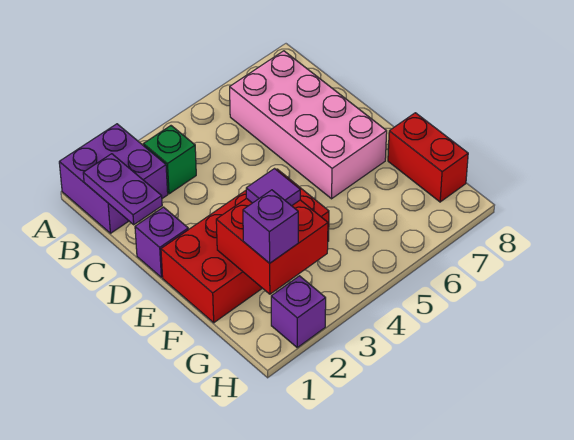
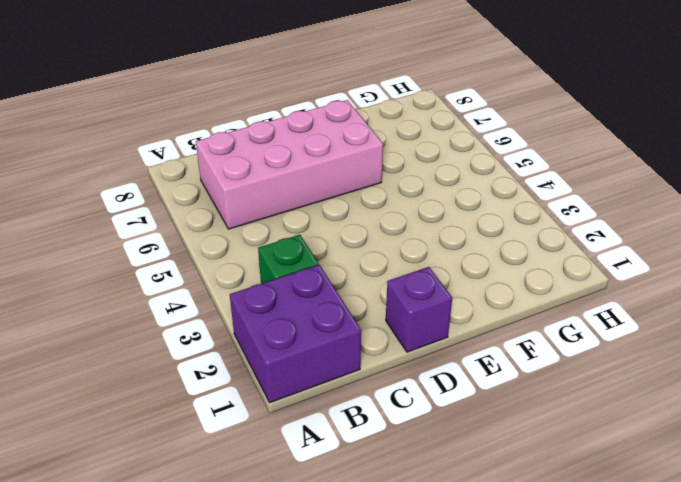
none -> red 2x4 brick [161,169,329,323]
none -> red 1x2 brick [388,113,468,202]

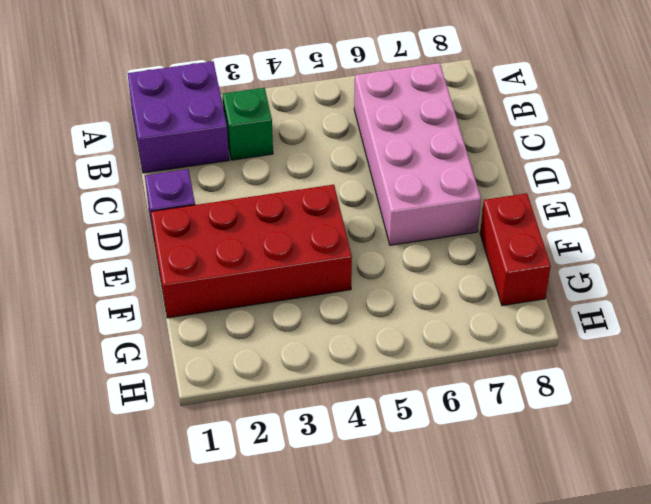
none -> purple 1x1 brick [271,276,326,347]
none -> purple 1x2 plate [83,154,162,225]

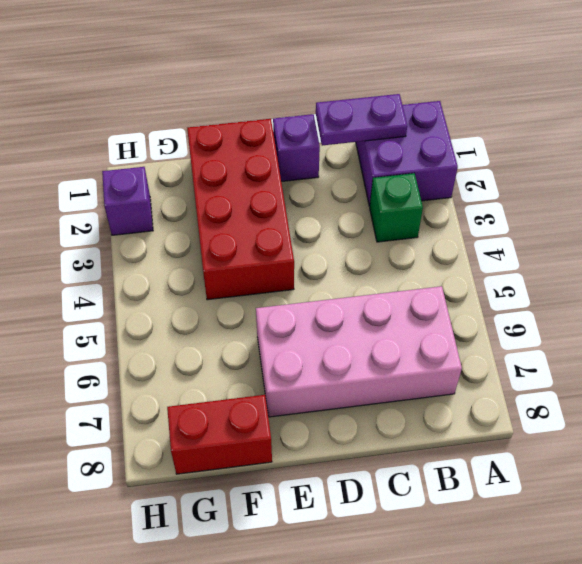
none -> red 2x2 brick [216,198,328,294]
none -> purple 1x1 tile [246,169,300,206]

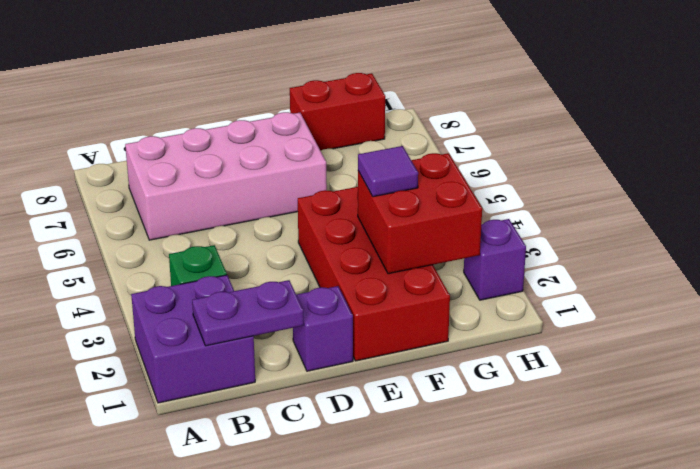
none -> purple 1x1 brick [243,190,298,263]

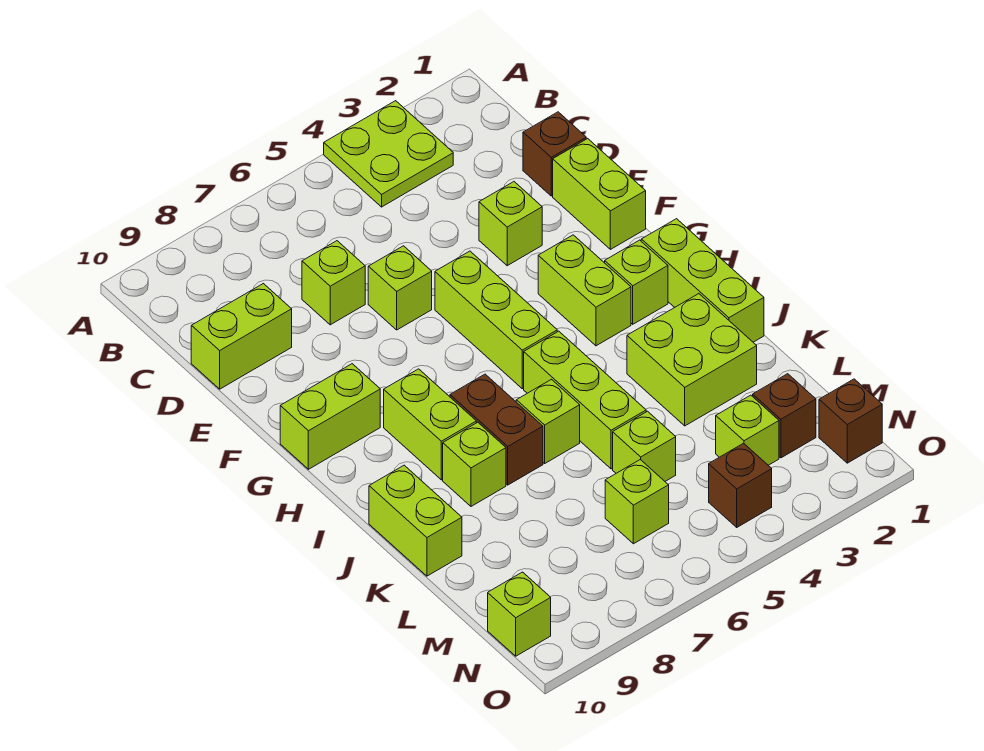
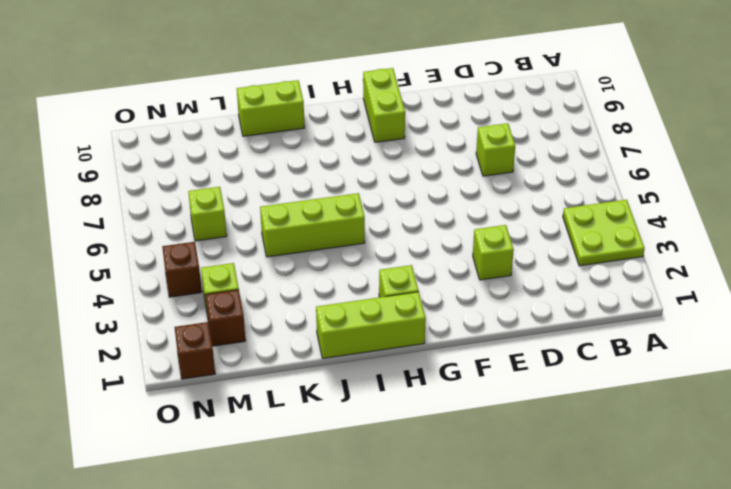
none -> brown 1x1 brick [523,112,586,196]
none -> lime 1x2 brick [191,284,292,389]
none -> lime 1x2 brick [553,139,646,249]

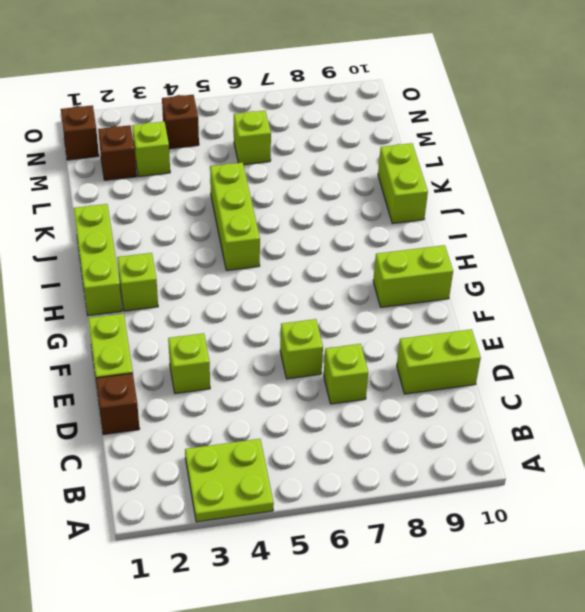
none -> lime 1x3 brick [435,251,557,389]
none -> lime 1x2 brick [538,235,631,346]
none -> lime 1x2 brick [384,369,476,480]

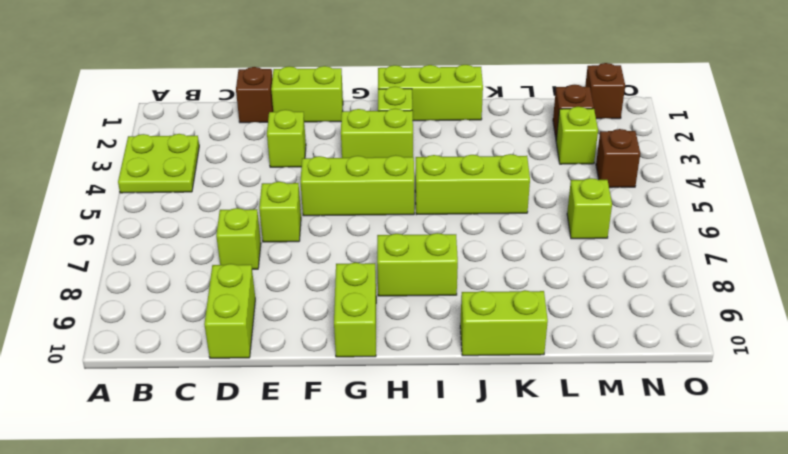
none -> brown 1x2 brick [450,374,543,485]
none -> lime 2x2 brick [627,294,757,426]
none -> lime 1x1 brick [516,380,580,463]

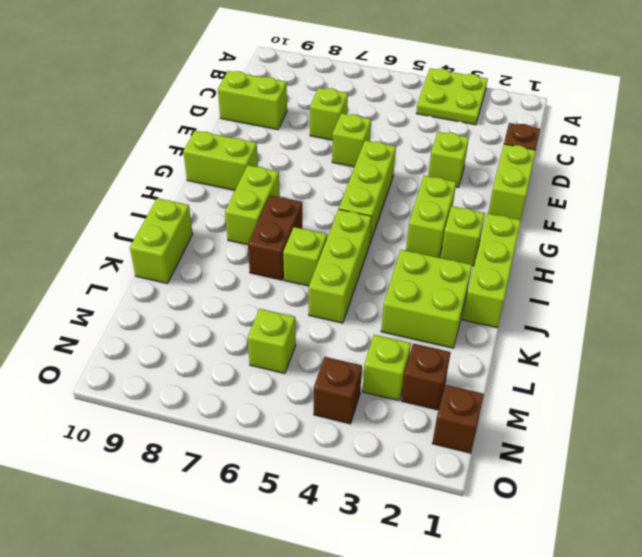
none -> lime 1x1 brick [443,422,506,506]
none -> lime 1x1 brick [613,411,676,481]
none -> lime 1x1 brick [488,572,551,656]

#### [EXERCISE DESCRIPTION]
Everything from the first line of the entries through the line containing "none -> lime 1x2 brick [553,139,646,249]" is to be transcribed exactly; the pictures are not.

#### [ANSWER]
none -> red 2x4 brick [161,169,329,323]
none -> red 1x2 brick [388,113,468,202]

none -> purple 1x1 brick [271,276,326,347]
none -> purple 1x2 plate [83,154,162,225]

none -> red 2x2 brick [216,198,328,294]
none -> purple 1x1 tile [246,169,300,206]

none -> purple 1x1 brick [243,190,298,263]

none -> brown 1x1 brick [523,112,586,196]
none -> lime 1x2 brick [191,284,292,389]
none -> lime 1x2 brick [553,139,646,249]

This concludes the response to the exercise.